Segment Start: Given records
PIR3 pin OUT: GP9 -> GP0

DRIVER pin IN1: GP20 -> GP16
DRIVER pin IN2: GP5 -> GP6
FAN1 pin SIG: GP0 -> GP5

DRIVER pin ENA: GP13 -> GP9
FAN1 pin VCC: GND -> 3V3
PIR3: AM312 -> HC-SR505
Segment End: Given records
Segment Start: Given records
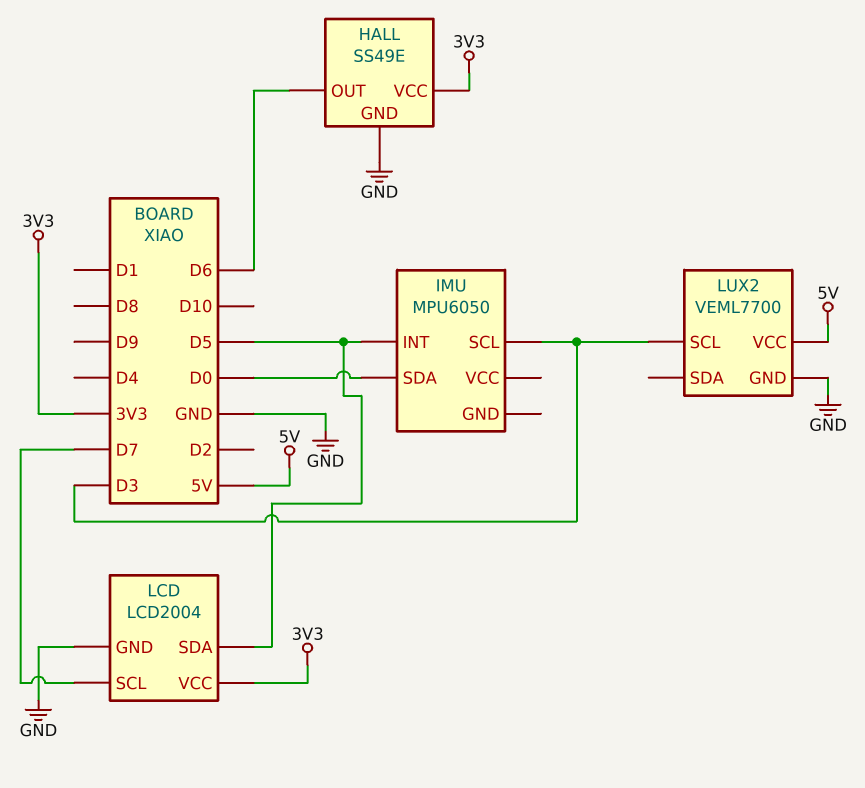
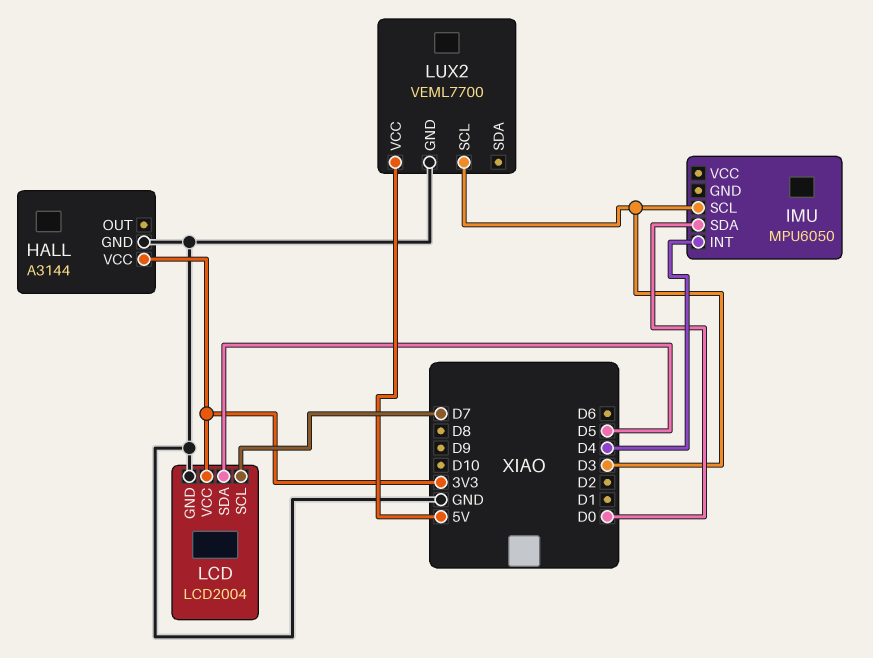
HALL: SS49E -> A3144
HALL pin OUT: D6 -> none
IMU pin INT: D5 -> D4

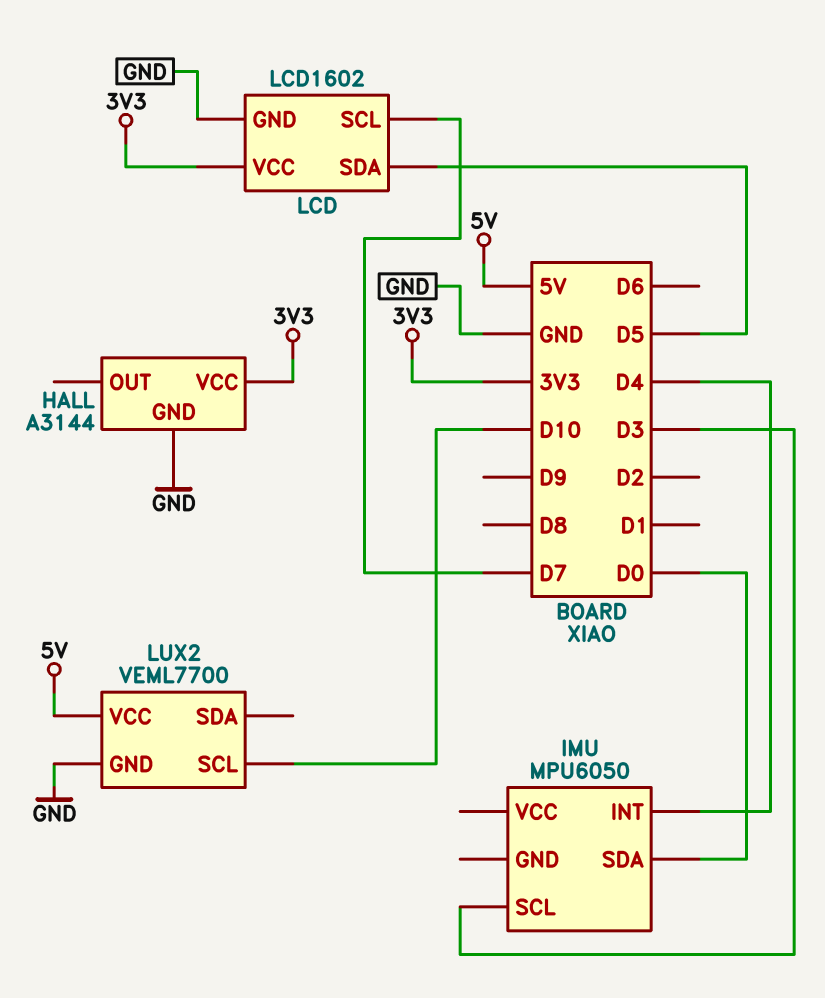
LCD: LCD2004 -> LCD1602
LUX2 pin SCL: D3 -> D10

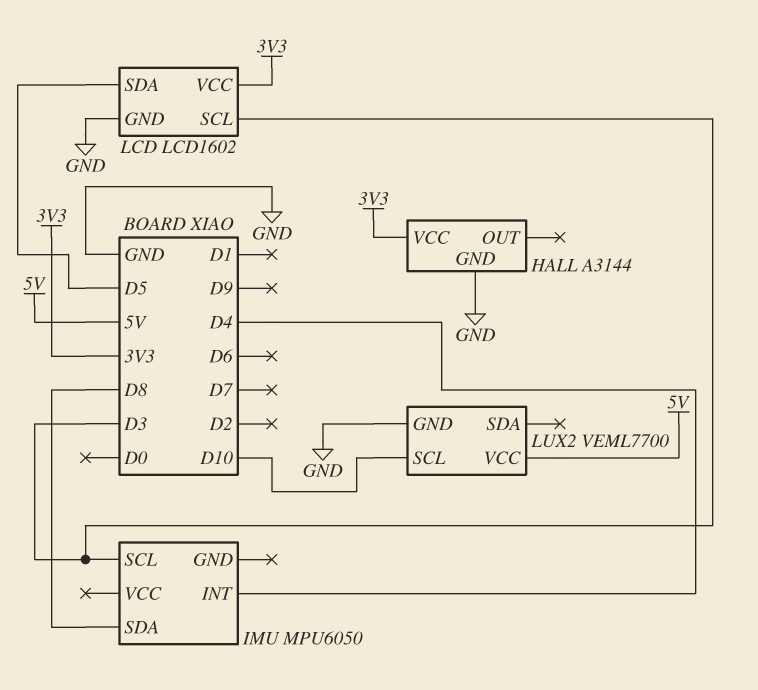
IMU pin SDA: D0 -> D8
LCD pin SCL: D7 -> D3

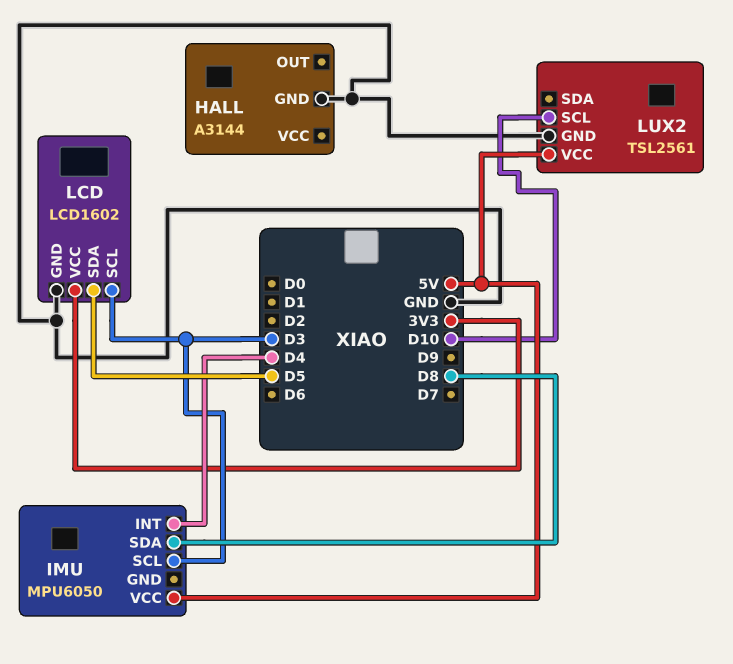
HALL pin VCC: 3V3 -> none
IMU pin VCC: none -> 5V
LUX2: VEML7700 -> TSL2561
Segment End: Given records
Segment Start: Given records
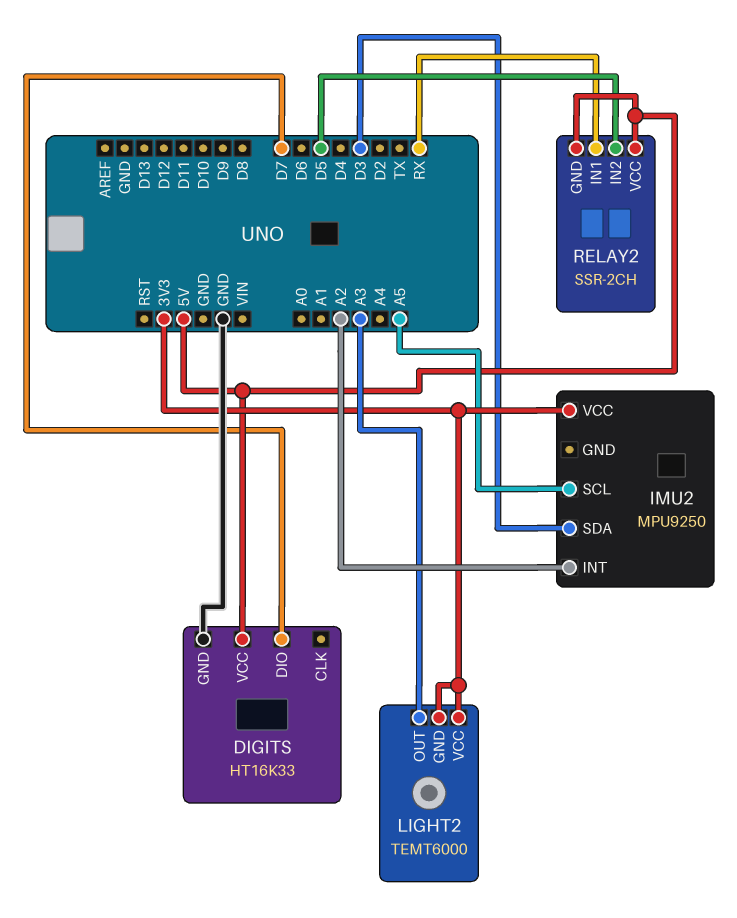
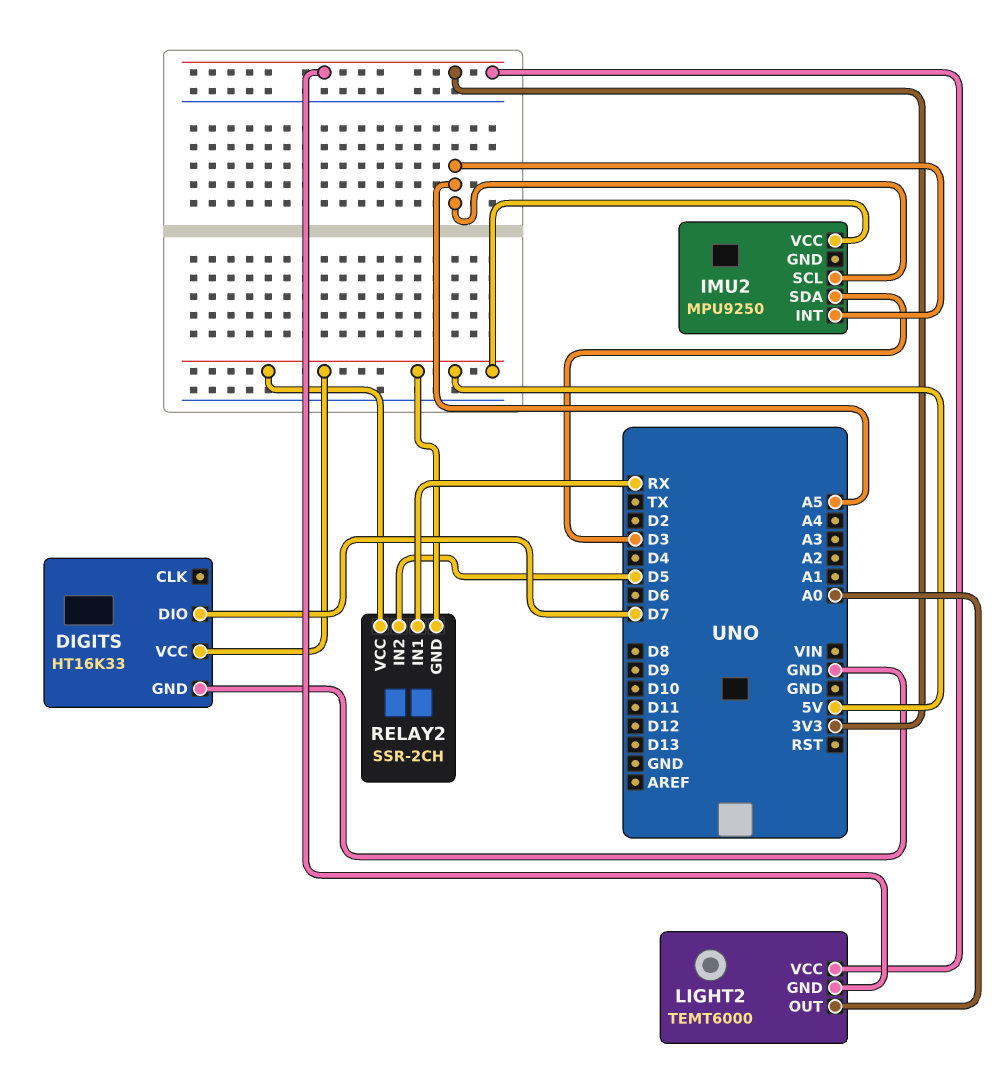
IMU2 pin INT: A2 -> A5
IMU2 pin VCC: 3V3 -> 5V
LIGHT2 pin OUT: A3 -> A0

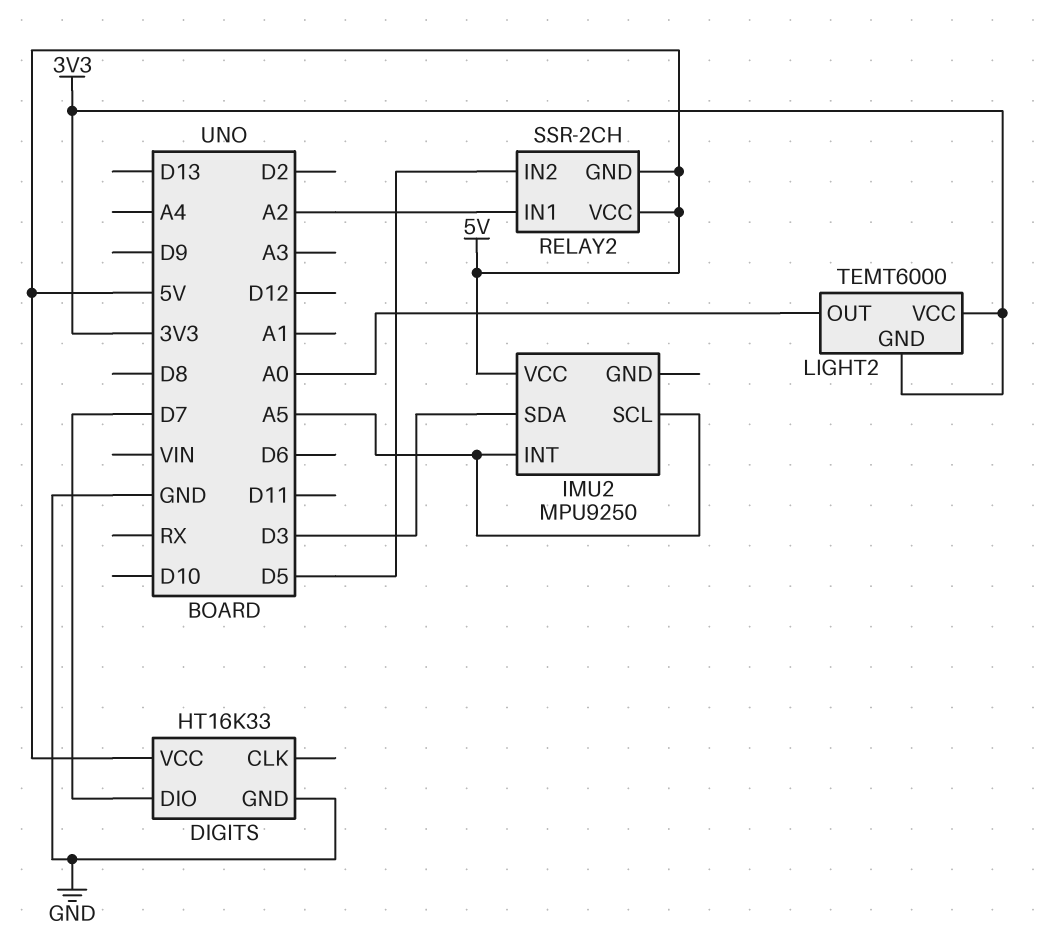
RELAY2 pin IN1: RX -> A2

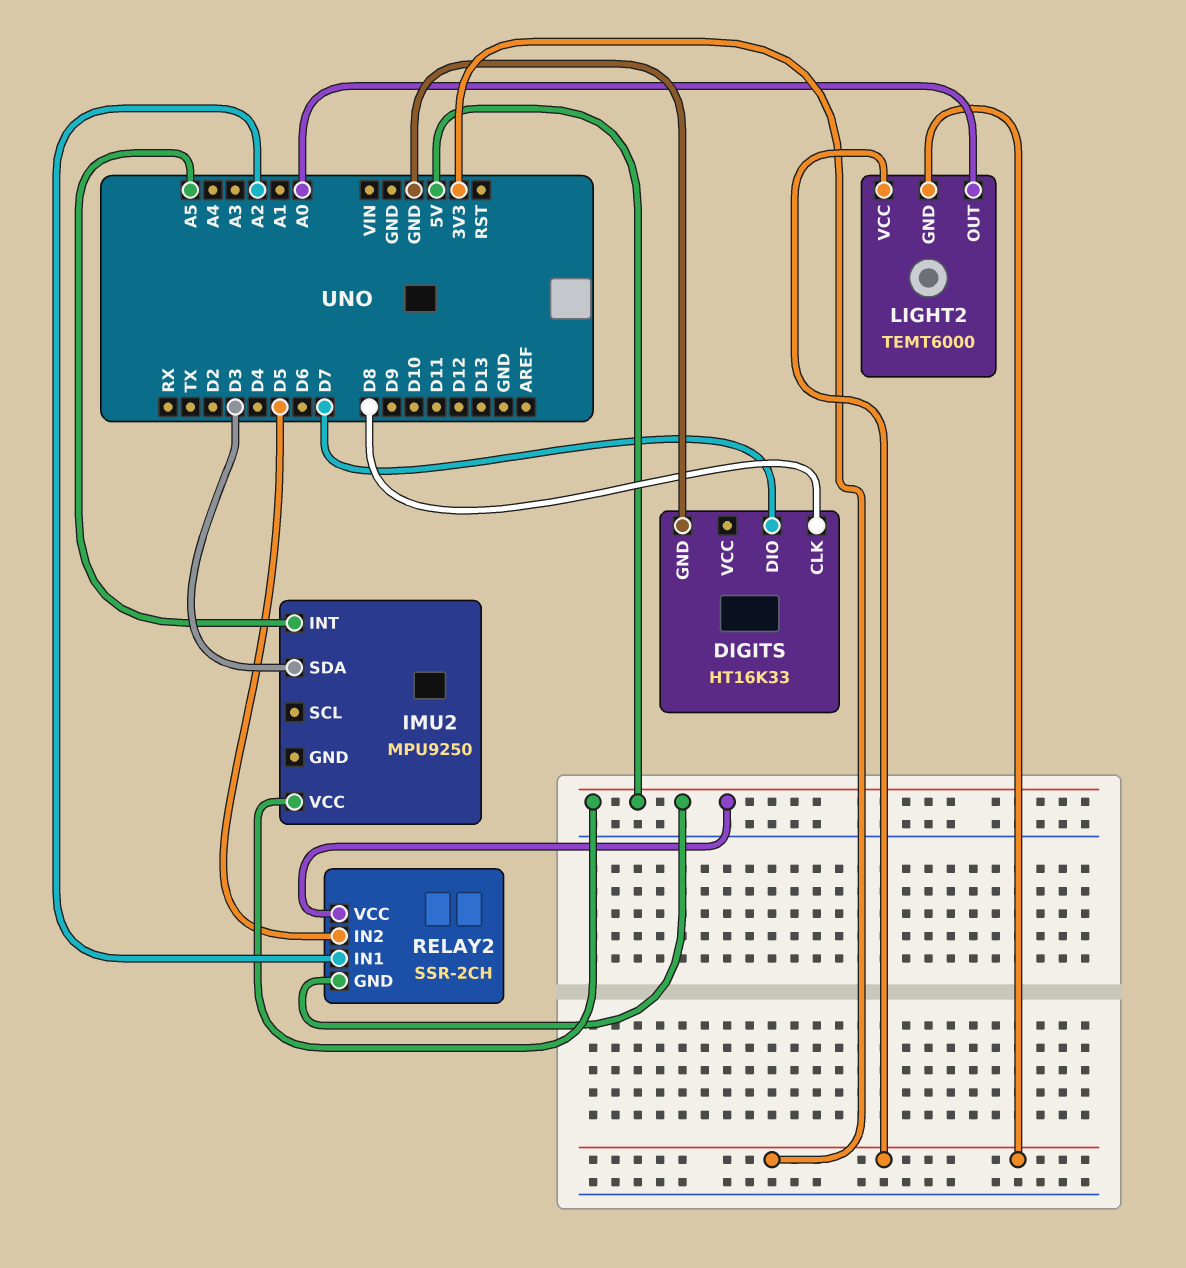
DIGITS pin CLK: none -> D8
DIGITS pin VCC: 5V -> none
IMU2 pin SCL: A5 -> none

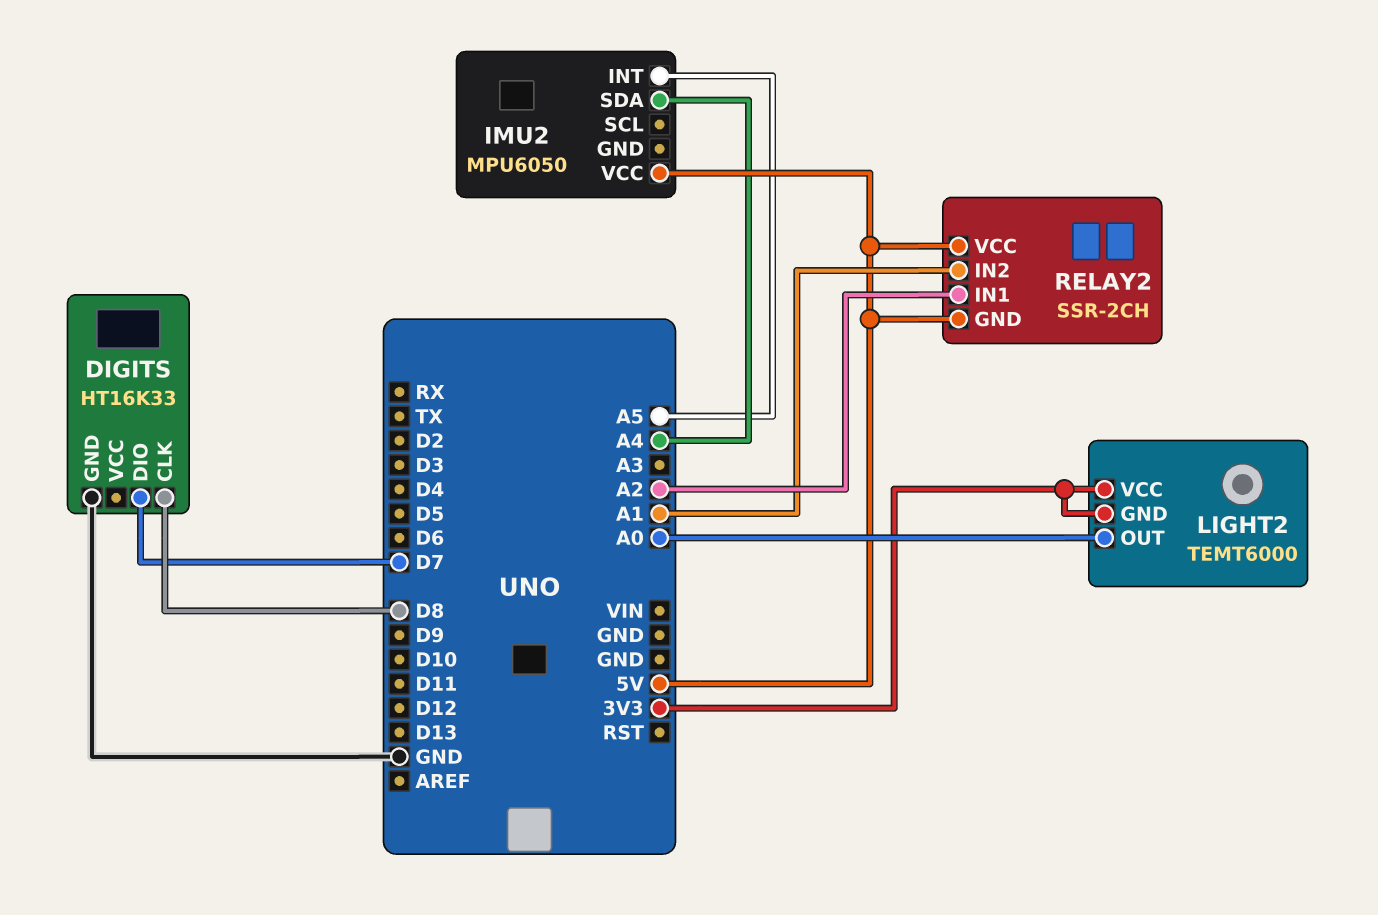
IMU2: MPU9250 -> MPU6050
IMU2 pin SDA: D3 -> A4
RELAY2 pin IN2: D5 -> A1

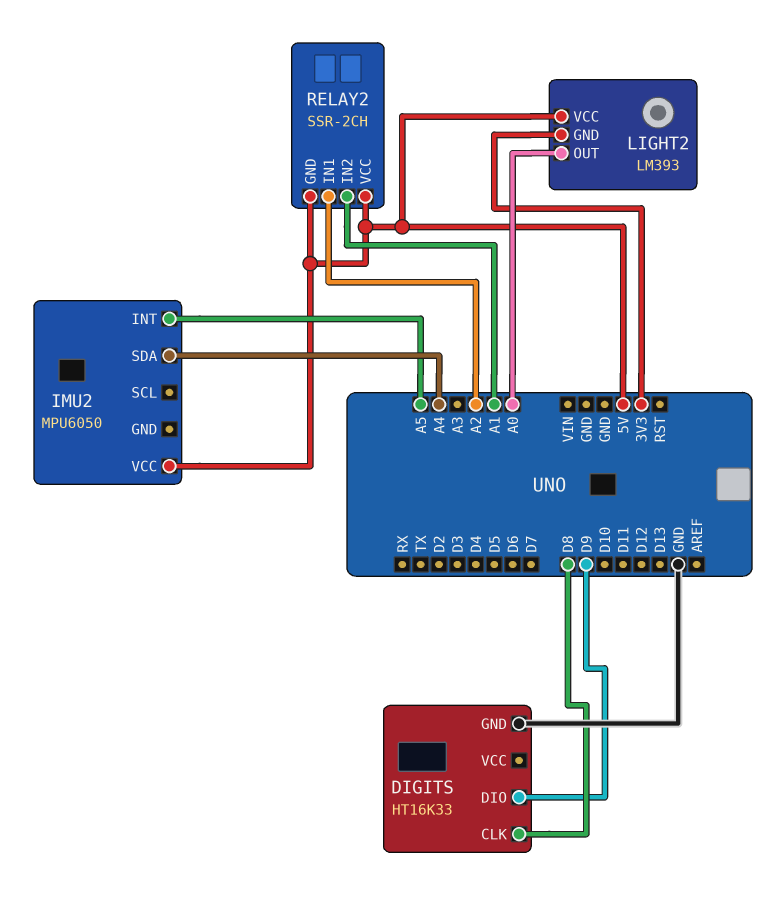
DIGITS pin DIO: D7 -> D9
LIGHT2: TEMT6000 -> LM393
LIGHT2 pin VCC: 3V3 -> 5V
Segment End: Given records
▸ **Task directions**
Print, without alteration, only the lines above between the one holding "PIR3 pin OUT: GP9 -> GP0" and the one holding "PIR3: AM312 -> HC-SR505", inclusive.

▸ **Solution below**
PIR3 pin OUT: GP9 -> GP0

DRIVER pin IN1: GP20 -> GP16
DRIVER pin IN2: GP5 -> GP6
FAN1 pin SIG: GP0 -> GP5

DRIVER pin ENA: GP13 -> GP9
FAN1 pin VCC: GND -> 3V3
PIR3: AM312 -> HC-SR505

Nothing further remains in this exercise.